> _Task brief_: Set down exactly the lines in the records below that run from the line with "brown jar: 1 -> 3" to the line with "white hourglass: 2 -> 1", inclusive, and nothing more.

> _Recorded information_:
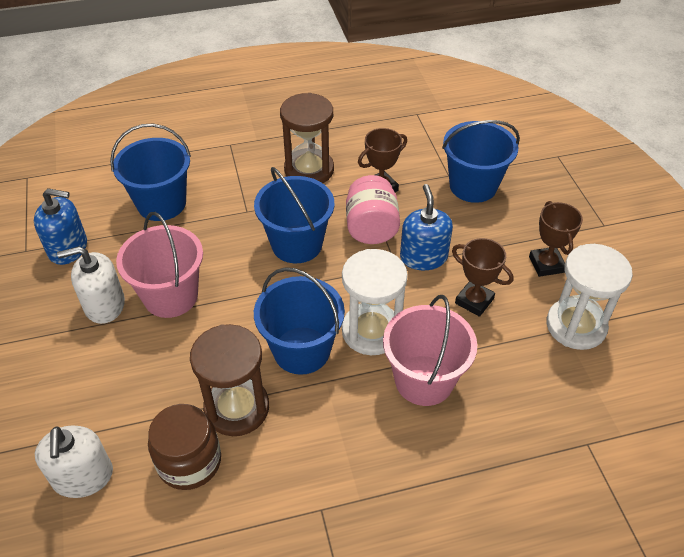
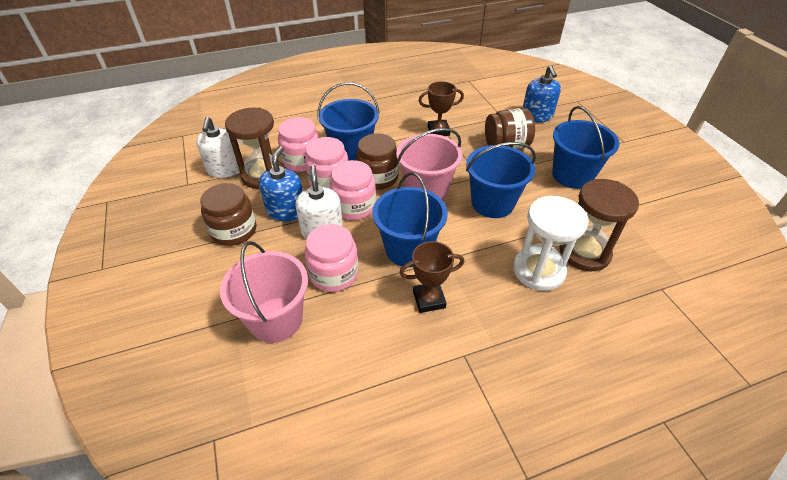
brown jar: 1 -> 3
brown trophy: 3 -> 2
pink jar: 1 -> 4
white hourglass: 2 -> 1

* * *

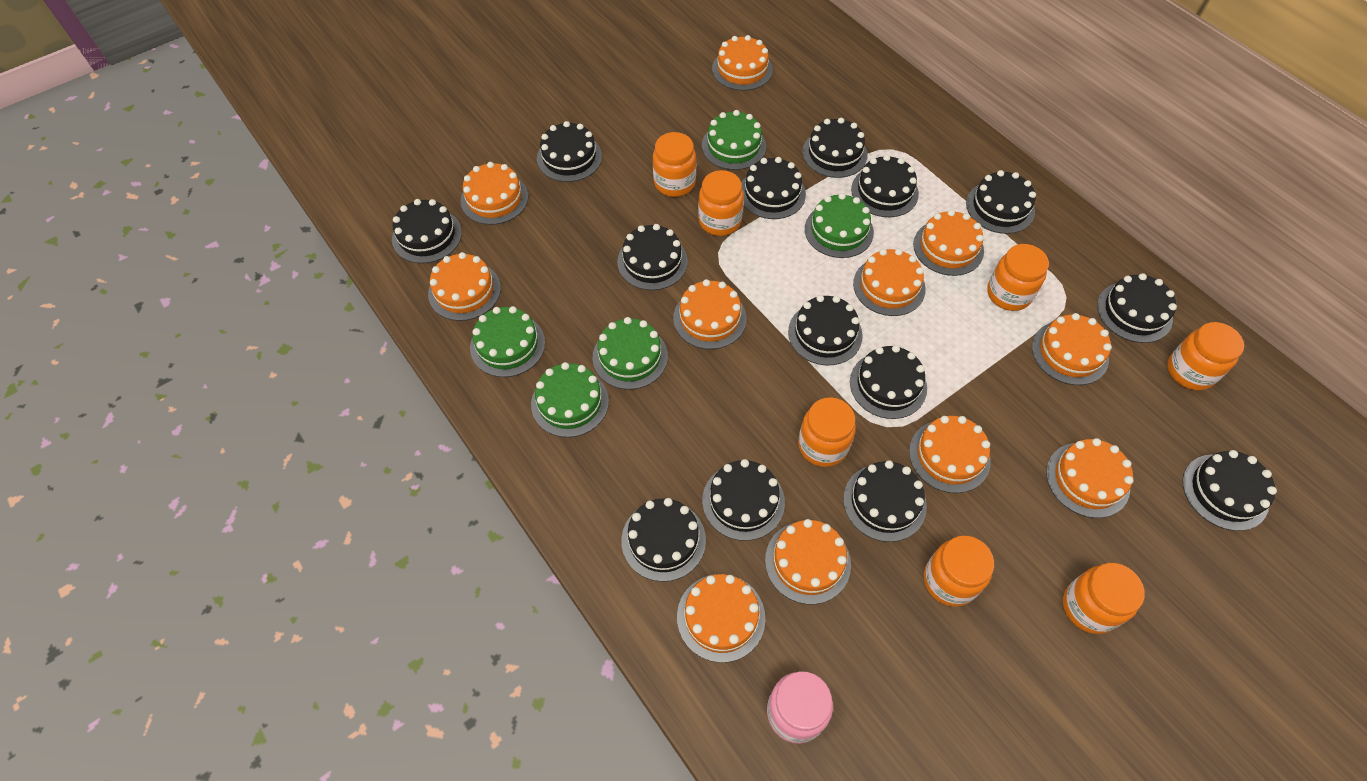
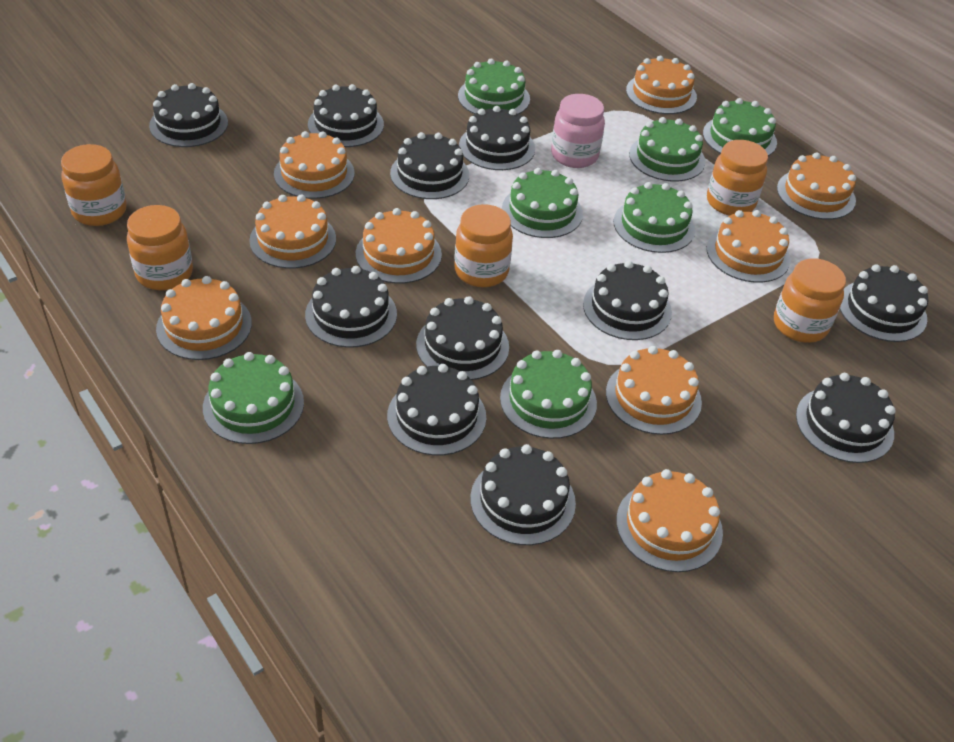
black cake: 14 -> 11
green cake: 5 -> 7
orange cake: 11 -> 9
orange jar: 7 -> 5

---

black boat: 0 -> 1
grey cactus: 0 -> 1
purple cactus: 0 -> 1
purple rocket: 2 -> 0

> _Expected output_:
brown jar: 1 -> 3
brown trophy: 3 -> 2
pink jar: 1 -> 4
white hourglass: 2 -> 1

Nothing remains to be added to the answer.